Directions: Leaving out the pictures, write the following records exactly as they read.

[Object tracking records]
- - -
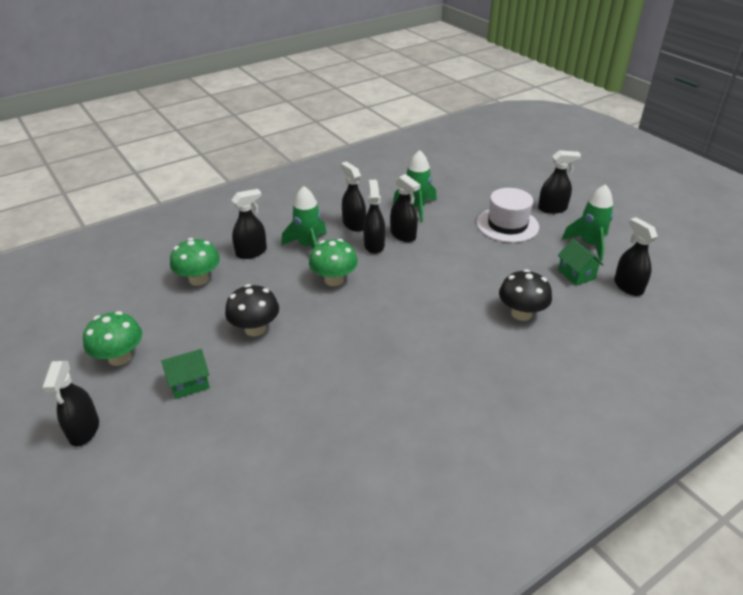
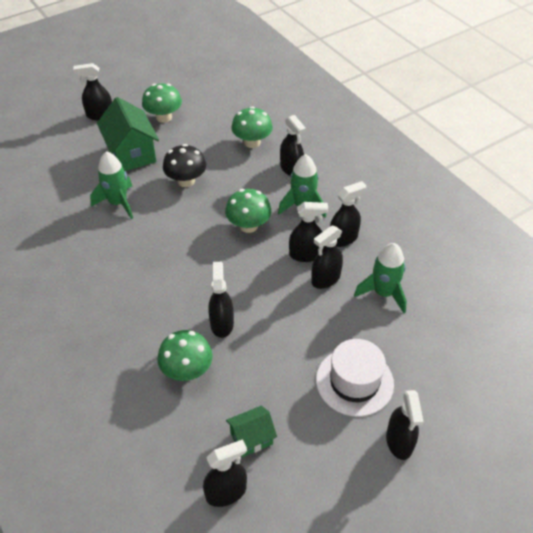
camera: 90 degrees right, 10 degrees up
(189, 383) = (132, 154): green house -> green house, size x1.80
(463, 294) = (222, 323): none -> black spray bottle
(521, 313) = (187, 370): black mushroom -> green mushroom
(589, 244) = (315, 469): green rocket -> green rocket (118, 203)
- - -
Reply to the exercise:
camera: 90 degrees right, 10 degrees up
(189, 383) = (132, 154): green house -> green house, size x1.80
(463, 294) = (222, 323): none -> black spray bottle
(521, 313) = (187, 370): black mushroom -> green mushroom
(589, 244) = (315, 469): green rocket -> green rocket (118, 203)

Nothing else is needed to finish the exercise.